PROMPT:
List each line below that contains the string "major", copying every such line in full.
═══ THE RECORDS ═══
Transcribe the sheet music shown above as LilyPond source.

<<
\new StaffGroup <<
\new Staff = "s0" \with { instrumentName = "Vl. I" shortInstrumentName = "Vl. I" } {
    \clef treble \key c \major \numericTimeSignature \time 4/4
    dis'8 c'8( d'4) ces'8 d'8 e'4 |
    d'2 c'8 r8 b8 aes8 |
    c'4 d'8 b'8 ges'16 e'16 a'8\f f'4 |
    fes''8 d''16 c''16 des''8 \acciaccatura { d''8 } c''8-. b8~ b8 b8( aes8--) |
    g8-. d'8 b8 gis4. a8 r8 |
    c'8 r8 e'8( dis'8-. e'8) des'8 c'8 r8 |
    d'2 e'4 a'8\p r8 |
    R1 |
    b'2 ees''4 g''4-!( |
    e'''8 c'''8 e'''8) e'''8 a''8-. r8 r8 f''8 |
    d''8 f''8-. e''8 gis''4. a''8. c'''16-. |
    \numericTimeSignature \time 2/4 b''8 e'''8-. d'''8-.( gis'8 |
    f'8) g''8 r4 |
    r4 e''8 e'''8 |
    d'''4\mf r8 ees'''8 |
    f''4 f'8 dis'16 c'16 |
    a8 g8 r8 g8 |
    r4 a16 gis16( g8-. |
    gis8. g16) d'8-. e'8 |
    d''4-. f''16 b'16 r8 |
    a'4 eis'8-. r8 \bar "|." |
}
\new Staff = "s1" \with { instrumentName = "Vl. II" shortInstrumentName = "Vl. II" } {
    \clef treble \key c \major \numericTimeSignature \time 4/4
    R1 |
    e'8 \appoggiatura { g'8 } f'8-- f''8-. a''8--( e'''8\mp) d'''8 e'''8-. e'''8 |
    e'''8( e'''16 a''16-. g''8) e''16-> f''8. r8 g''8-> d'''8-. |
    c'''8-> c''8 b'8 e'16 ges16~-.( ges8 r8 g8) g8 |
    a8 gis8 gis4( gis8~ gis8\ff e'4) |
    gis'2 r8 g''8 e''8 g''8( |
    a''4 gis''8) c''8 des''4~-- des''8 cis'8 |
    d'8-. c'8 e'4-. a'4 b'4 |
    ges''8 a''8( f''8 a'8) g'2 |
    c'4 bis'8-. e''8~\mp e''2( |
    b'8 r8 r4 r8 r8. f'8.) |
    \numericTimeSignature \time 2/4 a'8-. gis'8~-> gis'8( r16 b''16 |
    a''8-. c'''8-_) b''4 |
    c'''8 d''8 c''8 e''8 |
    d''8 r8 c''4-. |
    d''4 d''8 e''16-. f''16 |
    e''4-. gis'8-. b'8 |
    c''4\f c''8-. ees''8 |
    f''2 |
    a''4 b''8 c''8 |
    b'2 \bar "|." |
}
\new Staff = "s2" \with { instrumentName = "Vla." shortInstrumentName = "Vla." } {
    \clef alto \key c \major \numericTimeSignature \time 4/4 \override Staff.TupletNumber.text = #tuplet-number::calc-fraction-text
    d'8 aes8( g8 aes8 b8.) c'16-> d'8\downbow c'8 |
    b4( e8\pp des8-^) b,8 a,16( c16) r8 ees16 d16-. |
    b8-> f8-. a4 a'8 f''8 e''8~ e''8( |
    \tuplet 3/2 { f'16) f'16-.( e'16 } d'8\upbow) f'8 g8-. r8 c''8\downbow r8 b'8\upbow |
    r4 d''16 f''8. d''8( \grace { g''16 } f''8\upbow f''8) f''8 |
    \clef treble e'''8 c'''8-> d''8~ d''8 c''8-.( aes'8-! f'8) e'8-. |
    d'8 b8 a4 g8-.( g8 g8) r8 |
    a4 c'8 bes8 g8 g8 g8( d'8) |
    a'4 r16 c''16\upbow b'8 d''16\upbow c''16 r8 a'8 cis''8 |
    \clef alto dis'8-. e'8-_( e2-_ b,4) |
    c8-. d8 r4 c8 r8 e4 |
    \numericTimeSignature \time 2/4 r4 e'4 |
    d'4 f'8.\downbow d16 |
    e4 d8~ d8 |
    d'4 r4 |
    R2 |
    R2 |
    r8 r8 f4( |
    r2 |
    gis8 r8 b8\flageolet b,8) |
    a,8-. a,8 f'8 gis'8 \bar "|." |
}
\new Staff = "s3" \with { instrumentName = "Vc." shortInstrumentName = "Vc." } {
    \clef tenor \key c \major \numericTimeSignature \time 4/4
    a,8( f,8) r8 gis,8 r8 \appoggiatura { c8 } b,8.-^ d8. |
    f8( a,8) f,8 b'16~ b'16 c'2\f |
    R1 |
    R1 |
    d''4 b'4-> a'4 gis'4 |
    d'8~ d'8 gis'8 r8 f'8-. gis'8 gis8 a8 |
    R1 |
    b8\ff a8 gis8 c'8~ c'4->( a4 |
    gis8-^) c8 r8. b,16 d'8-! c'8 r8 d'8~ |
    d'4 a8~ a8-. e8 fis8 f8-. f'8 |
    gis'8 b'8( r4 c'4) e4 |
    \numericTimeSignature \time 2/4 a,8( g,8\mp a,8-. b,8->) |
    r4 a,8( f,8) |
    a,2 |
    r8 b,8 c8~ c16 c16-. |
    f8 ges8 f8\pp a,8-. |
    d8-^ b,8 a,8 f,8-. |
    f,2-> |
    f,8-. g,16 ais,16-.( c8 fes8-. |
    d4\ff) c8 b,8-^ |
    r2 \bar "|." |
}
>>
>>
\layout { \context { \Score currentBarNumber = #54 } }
═══
COMPLETE ANSWER:
    \clef treble \key c \major \numericTimeSignature \time 4/4
    \clef treble \key c \major \numericTimeSignature \time 4/4
    \clef alto \key c \major \numericTimeSignature \time 4/4 \override Staff.TupletNumber.text = #tuplet-number::calc-fraction-text
    \clef tenor \key c \major \numericTimeSignature \time 4/4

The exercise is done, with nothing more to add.